WHAT TO PRODUCE: The word "vase" may appear in some of the lines below. State how many lines contain it, and write only that number.

DATA RECORDS:
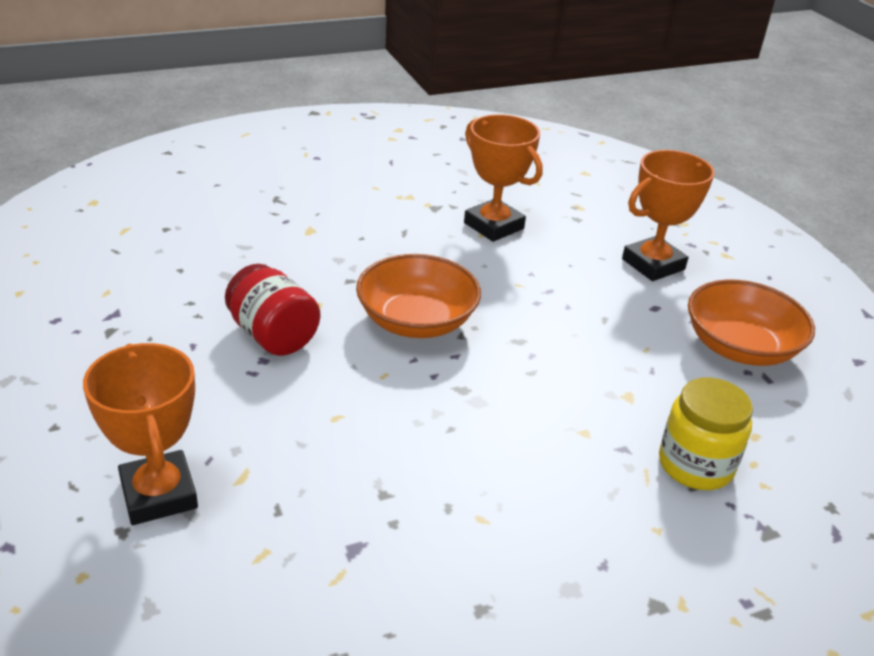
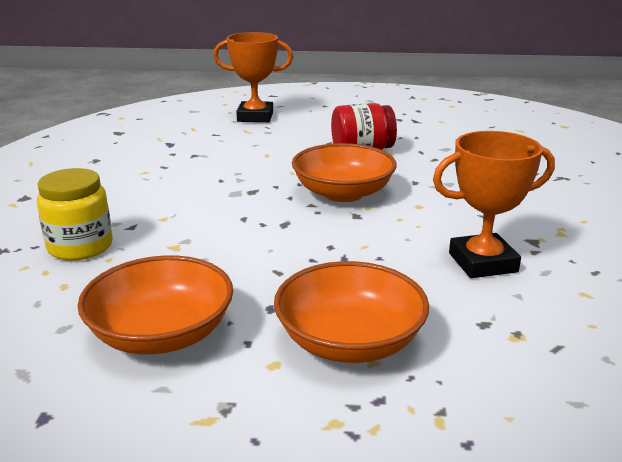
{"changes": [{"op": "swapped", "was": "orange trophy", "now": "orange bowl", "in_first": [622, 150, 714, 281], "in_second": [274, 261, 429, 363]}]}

==

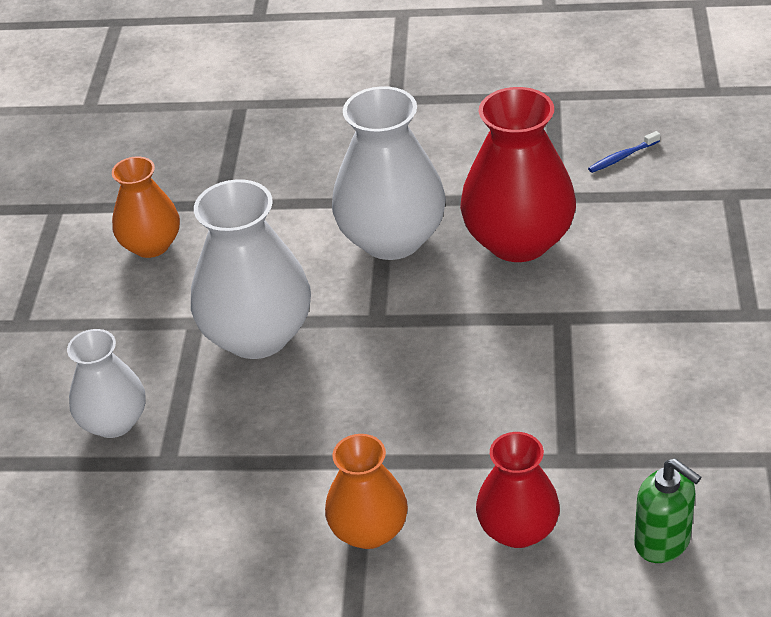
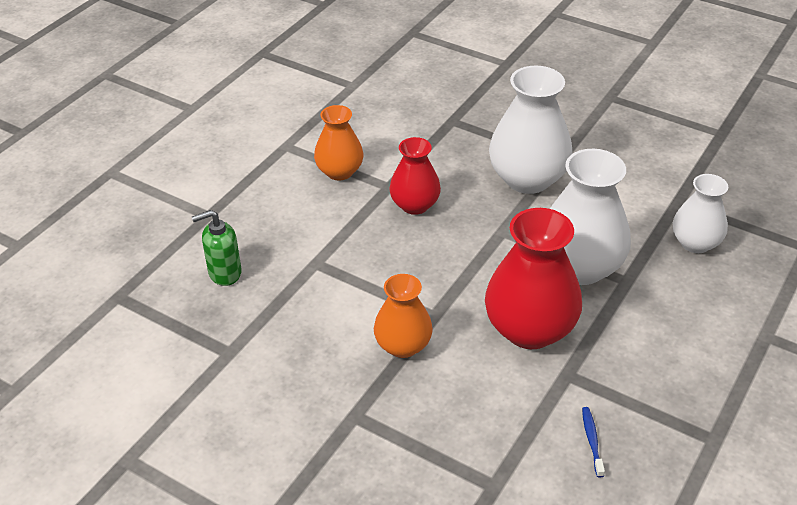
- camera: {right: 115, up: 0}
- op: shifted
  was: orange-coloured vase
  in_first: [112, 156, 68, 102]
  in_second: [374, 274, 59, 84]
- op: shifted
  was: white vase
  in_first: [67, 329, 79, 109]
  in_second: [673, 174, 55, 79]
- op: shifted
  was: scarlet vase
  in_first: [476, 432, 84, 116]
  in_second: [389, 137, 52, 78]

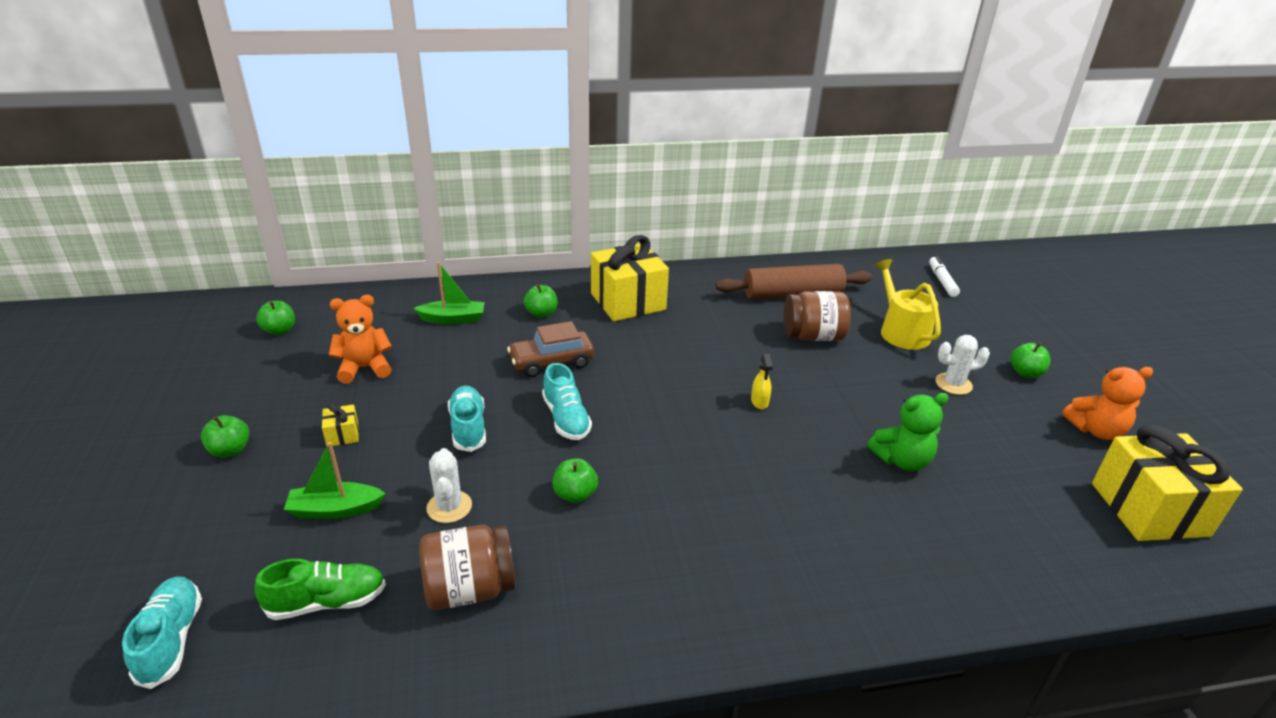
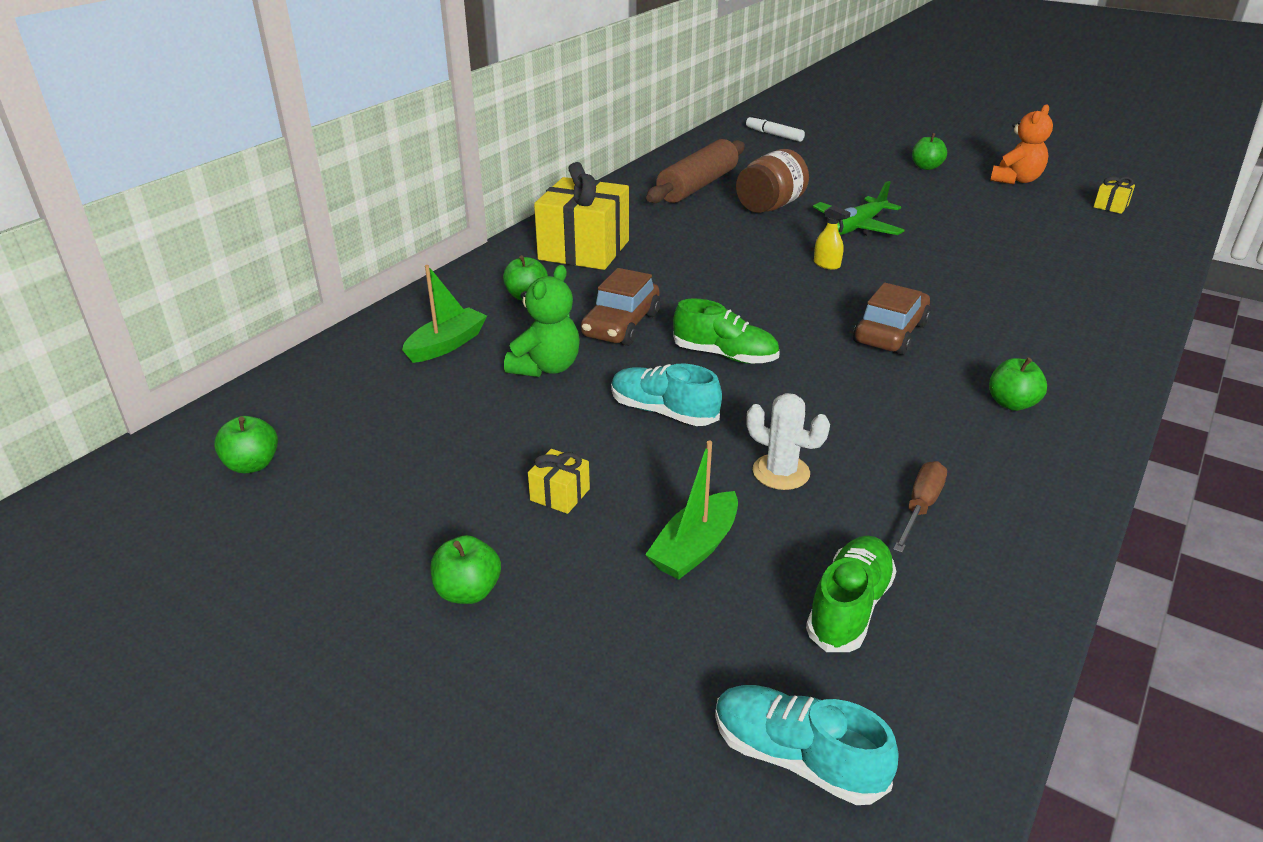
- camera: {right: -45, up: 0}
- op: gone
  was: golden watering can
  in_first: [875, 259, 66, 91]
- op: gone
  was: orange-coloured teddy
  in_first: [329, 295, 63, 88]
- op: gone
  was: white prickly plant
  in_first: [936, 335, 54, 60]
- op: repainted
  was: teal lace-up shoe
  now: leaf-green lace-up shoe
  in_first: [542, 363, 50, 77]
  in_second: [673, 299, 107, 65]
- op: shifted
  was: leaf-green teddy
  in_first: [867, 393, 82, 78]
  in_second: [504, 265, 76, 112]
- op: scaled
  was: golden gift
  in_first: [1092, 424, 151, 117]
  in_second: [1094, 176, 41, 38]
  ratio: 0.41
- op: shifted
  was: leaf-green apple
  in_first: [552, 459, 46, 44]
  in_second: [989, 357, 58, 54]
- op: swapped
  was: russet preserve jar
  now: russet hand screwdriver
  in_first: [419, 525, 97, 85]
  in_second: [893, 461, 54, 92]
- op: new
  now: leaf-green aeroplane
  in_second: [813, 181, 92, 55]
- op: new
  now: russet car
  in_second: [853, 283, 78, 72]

ANSWER FOR THIS EXERCISE: 3